Exercise goal:
In which lines of the data does the string "camera" appear? Copy every one.

Data to examine:
___

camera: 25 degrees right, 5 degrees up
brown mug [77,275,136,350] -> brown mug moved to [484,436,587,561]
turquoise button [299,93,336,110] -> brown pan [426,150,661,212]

___

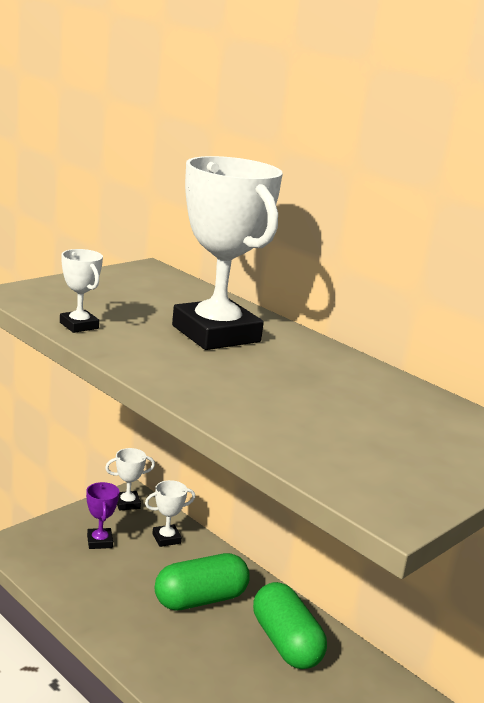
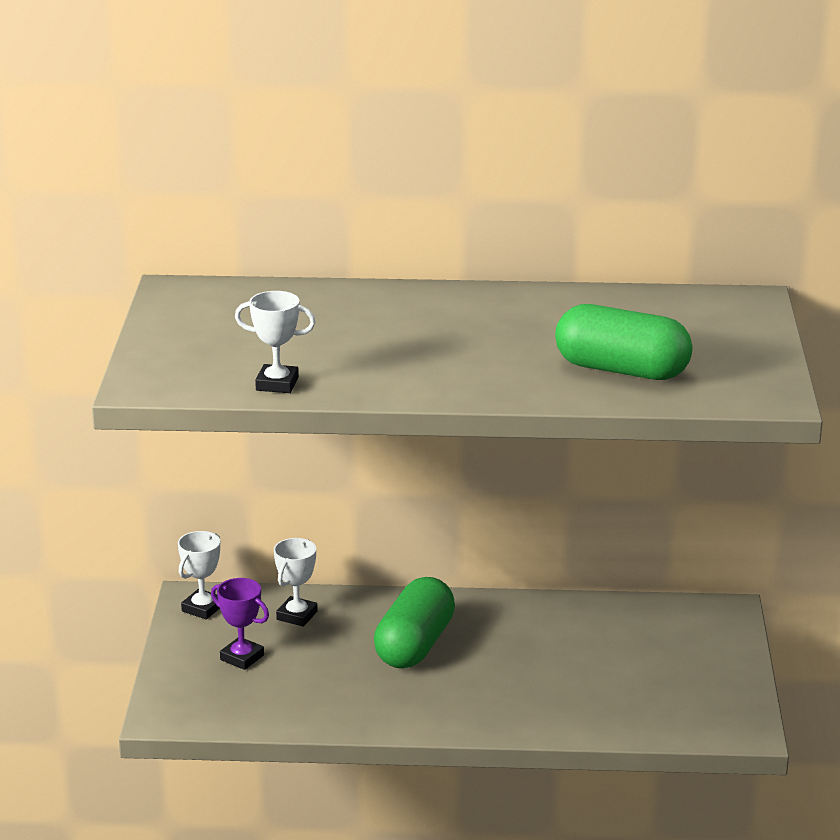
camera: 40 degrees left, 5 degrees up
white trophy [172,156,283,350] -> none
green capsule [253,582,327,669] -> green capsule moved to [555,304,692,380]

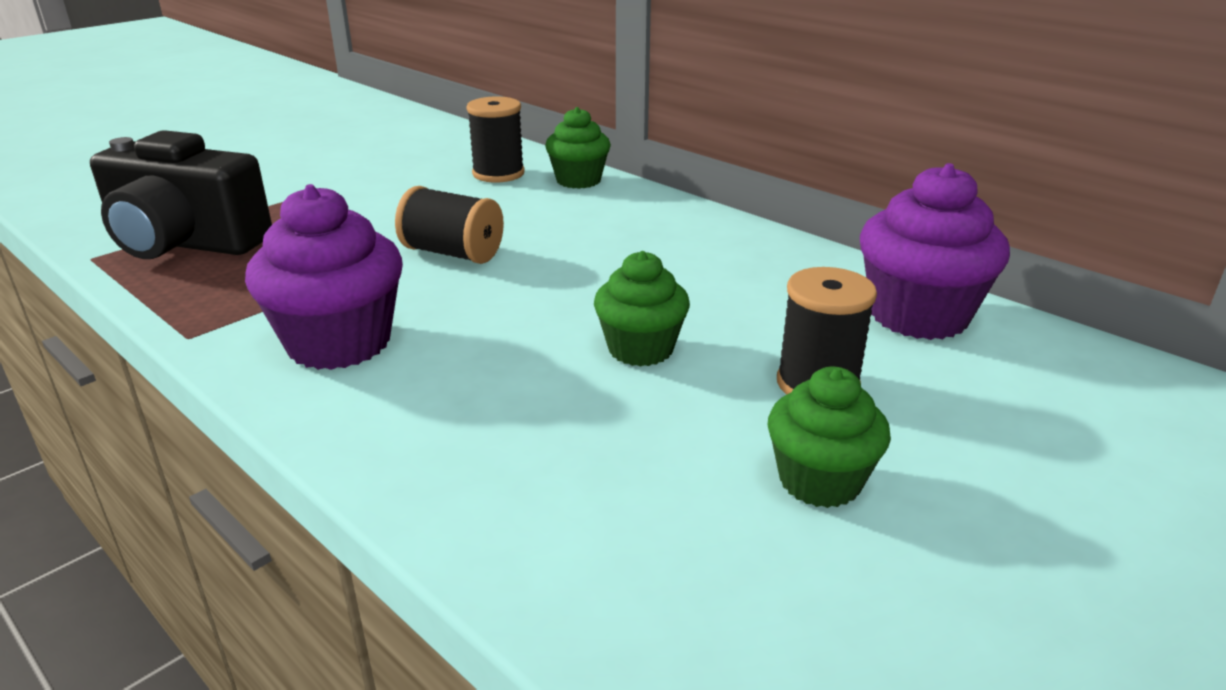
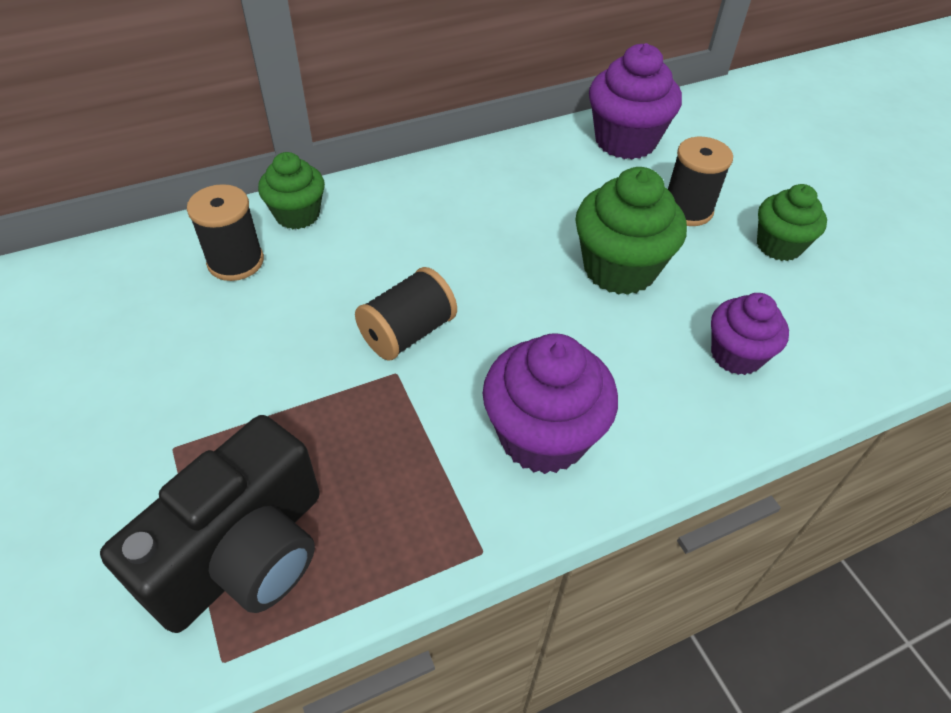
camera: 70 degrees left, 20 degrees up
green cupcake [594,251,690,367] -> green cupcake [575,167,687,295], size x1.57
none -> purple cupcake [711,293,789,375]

___

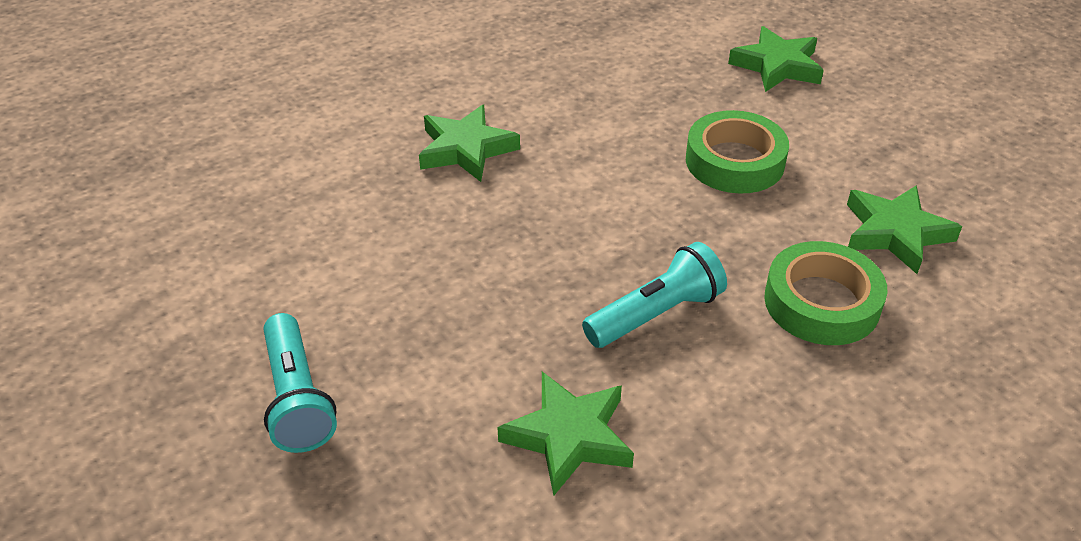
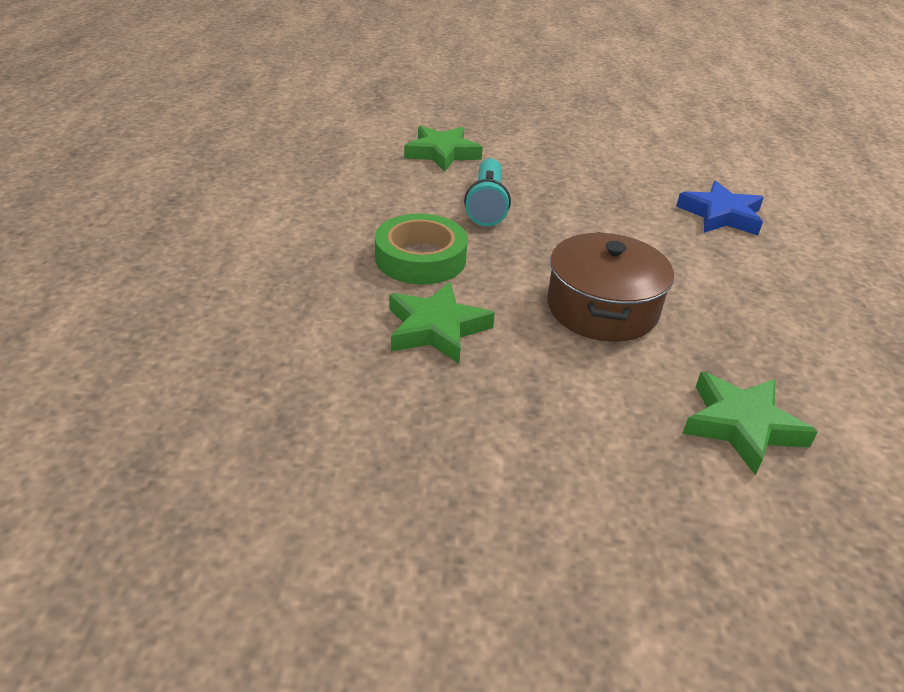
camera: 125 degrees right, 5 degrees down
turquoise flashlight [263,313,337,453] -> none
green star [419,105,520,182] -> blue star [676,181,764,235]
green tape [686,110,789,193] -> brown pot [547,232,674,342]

___

Answer to this exercise:
camera: 25 degrees right, 5 degrees up
camera: 40 degrees left, 5 degrees up
camera: 70 degrees left, 20 degrees up
camera: 125 degrees right, 5 degrees down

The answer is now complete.